• RECORDS FOR THIS EXERCISE:
========================================================================

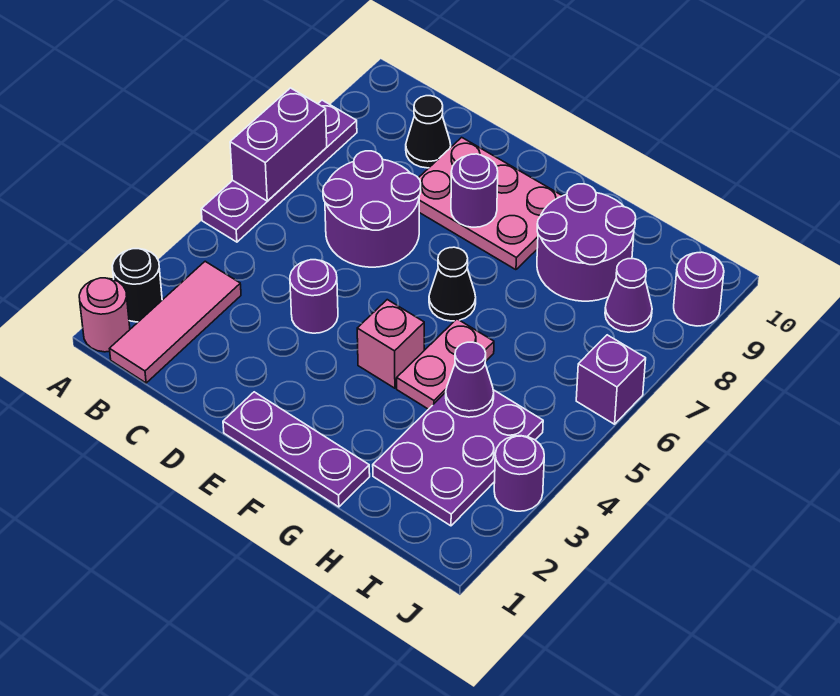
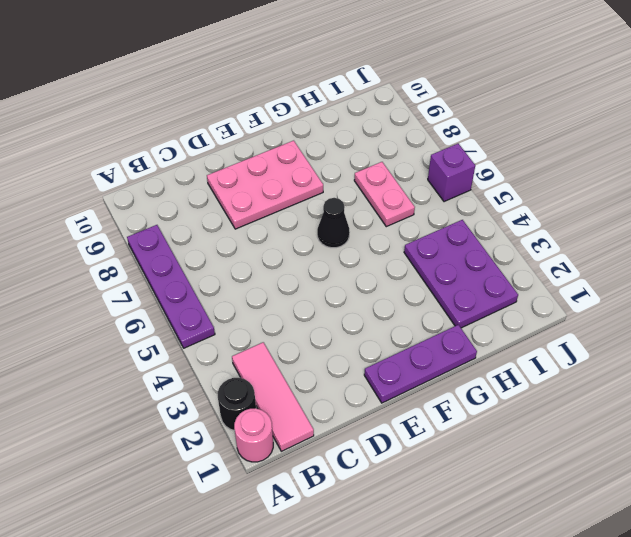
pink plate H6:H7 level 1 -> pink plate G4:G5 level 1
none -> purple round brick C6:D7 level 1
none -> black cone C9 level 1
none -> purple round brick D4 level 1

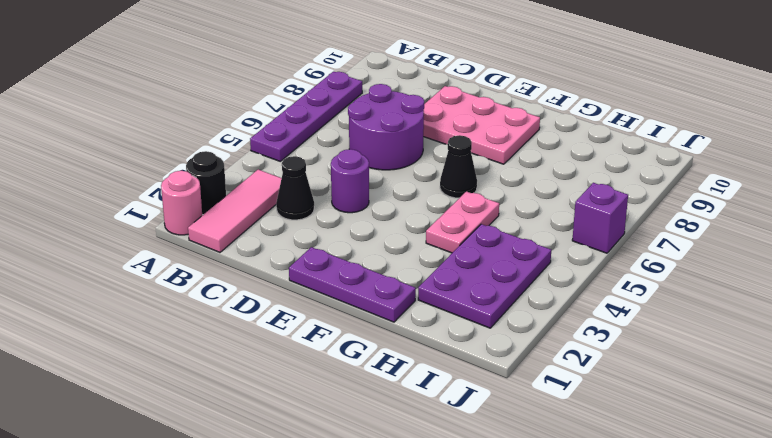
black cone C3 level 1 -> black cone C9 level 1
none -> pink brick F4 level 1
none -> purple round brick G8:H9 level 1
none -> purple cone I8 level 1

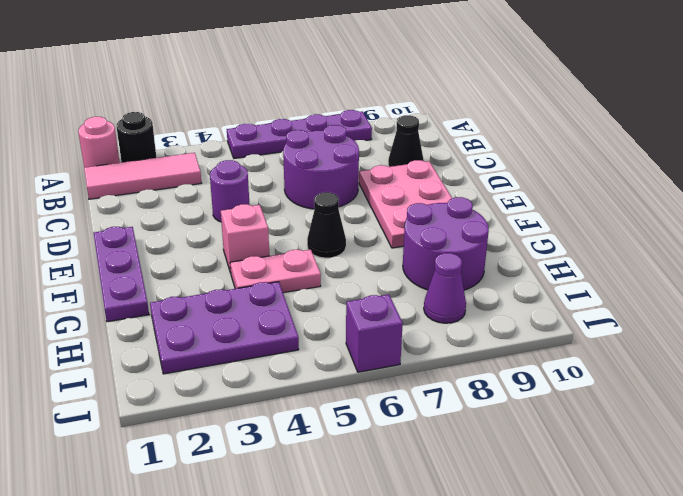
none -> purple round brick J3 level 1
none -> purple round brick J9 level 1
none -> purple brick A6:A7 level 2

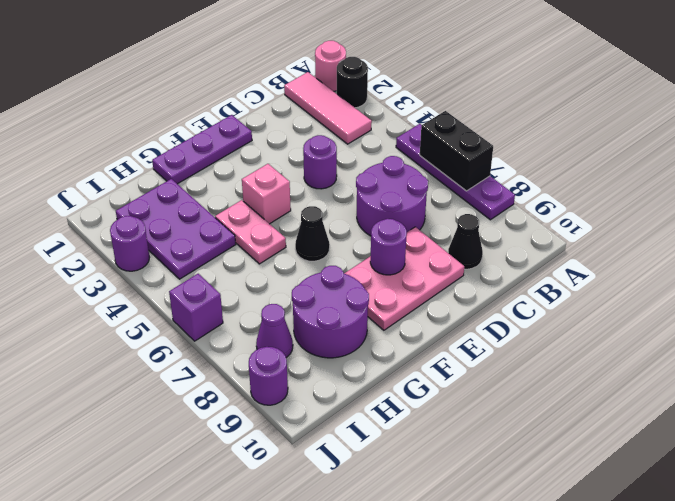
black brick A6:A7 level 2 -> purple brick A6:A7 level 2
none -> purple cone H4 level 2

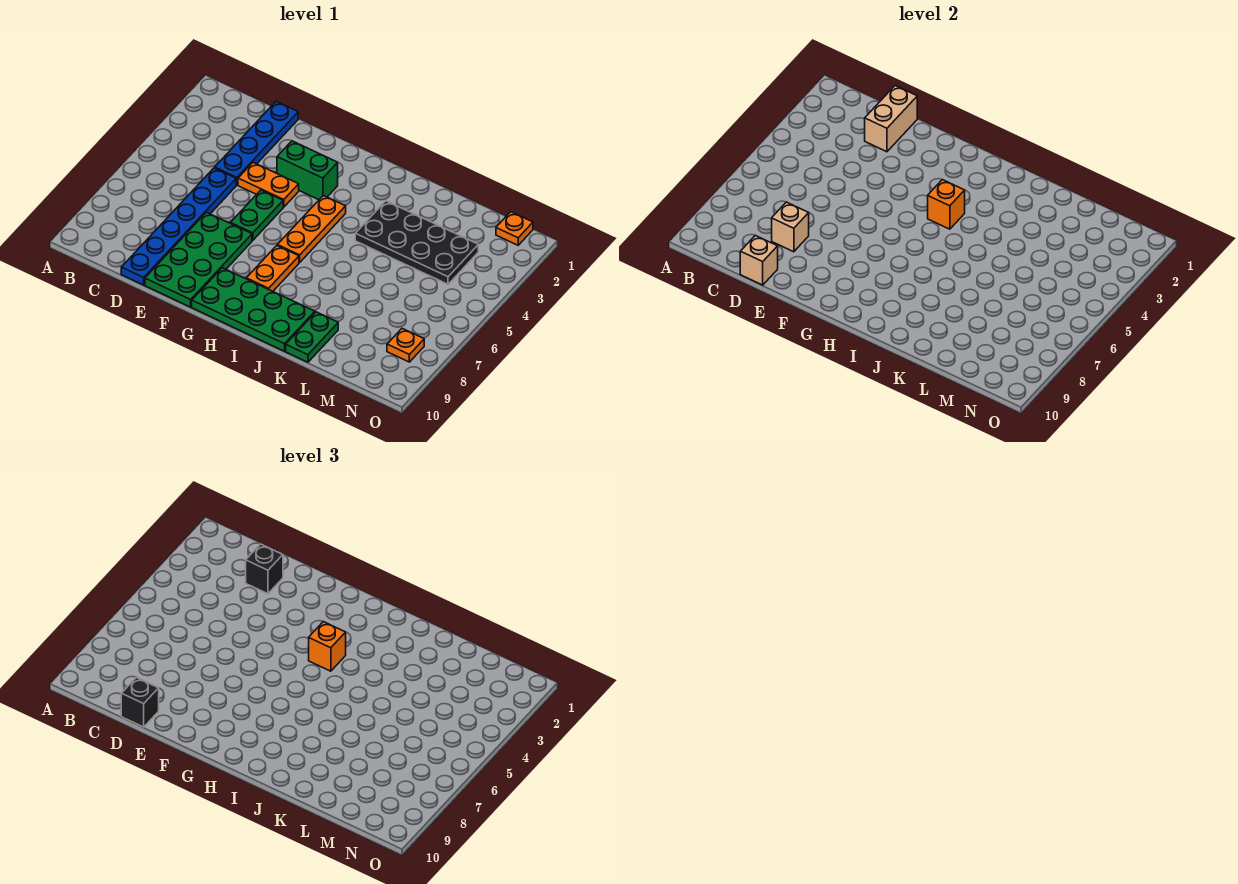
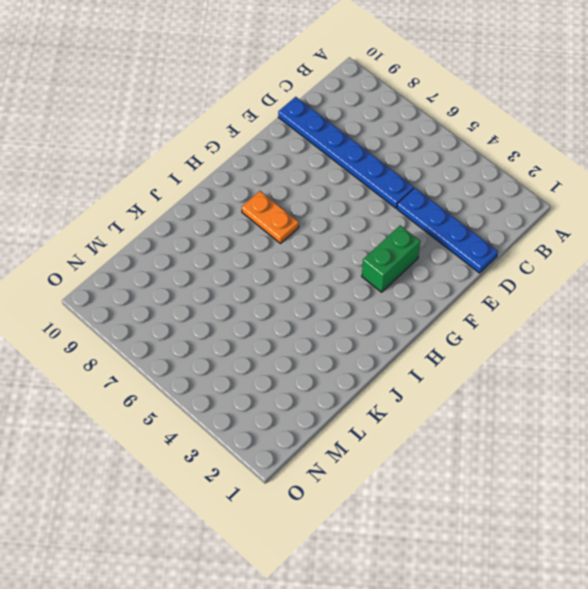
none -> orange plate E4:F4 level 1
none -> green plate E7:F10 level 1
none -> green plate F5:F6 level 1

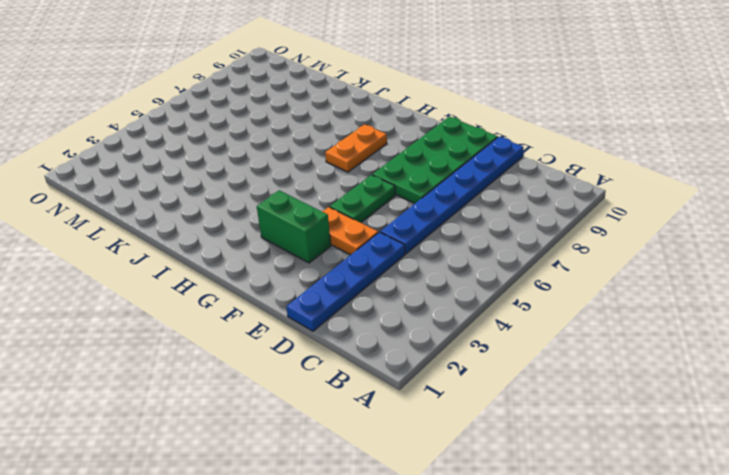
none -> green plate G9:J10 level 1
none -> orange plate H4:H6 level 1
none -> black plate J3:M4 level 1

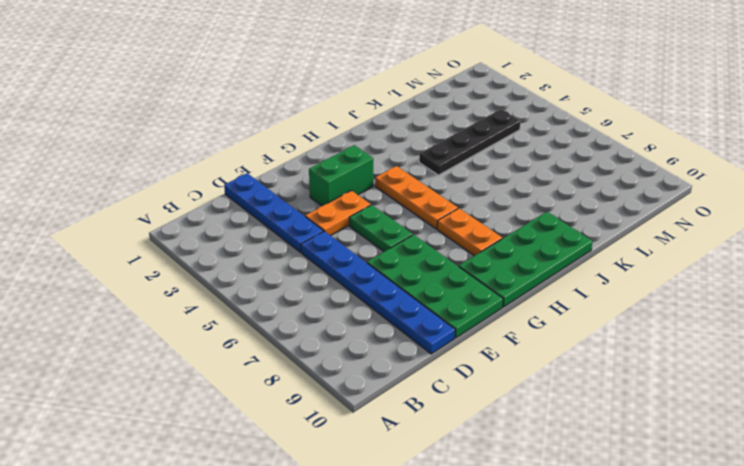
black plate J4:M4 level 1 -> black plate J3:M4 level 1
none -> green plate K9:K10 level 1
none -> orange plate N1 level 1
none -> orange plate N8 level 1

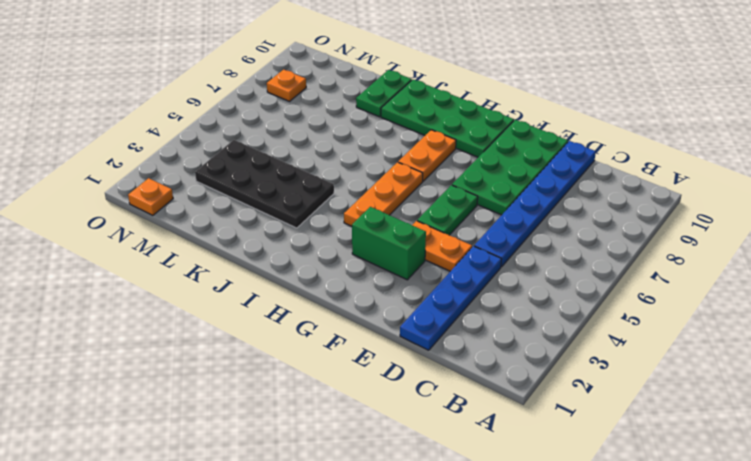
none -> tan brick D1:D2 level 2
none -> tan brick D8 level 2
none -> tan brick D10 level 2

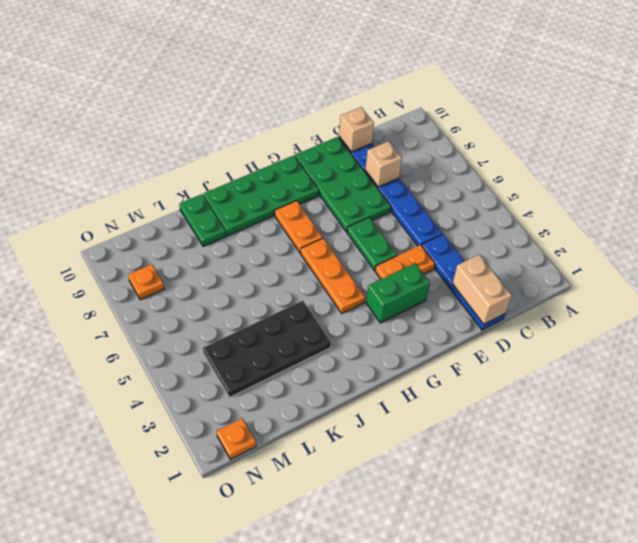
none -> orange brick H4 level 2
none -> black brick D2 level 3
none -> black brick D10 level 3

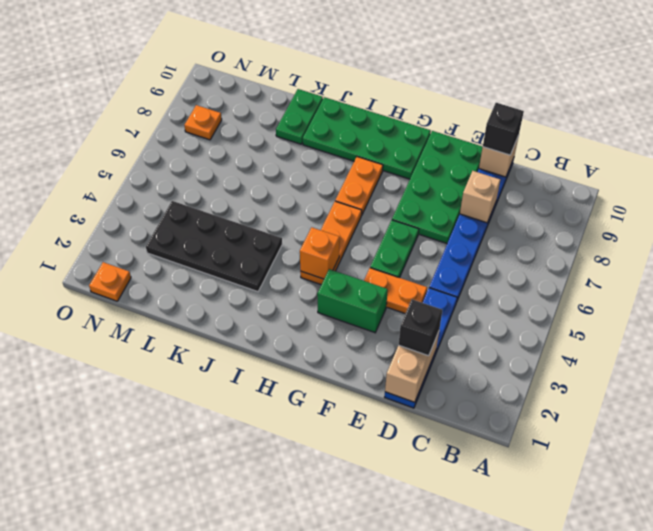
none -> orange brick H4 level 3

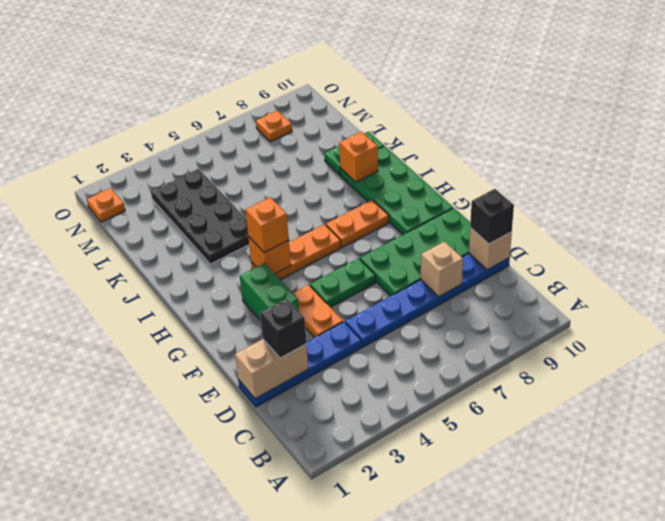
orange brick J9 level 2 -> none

========================================================================

• REQUIRED ACTION:
Collect the lines of the data that carry the word "purple".

• SOLUTION TO THE PROBLEM:
none -> purple round brick C6:D7 level 1
none -> purple round brick D4 level 1
none -> purple round brick G8:H9 level 1
none -> purple cone I8 level 1
none -> purple round brick J3 level 1
none -> purple round brick J9 level 1
none -> purple brick A6:A7 level 2
black brick A6:A7 level 2 -> purple brick A6:A7 level 2
none -> purple cone H4 level 2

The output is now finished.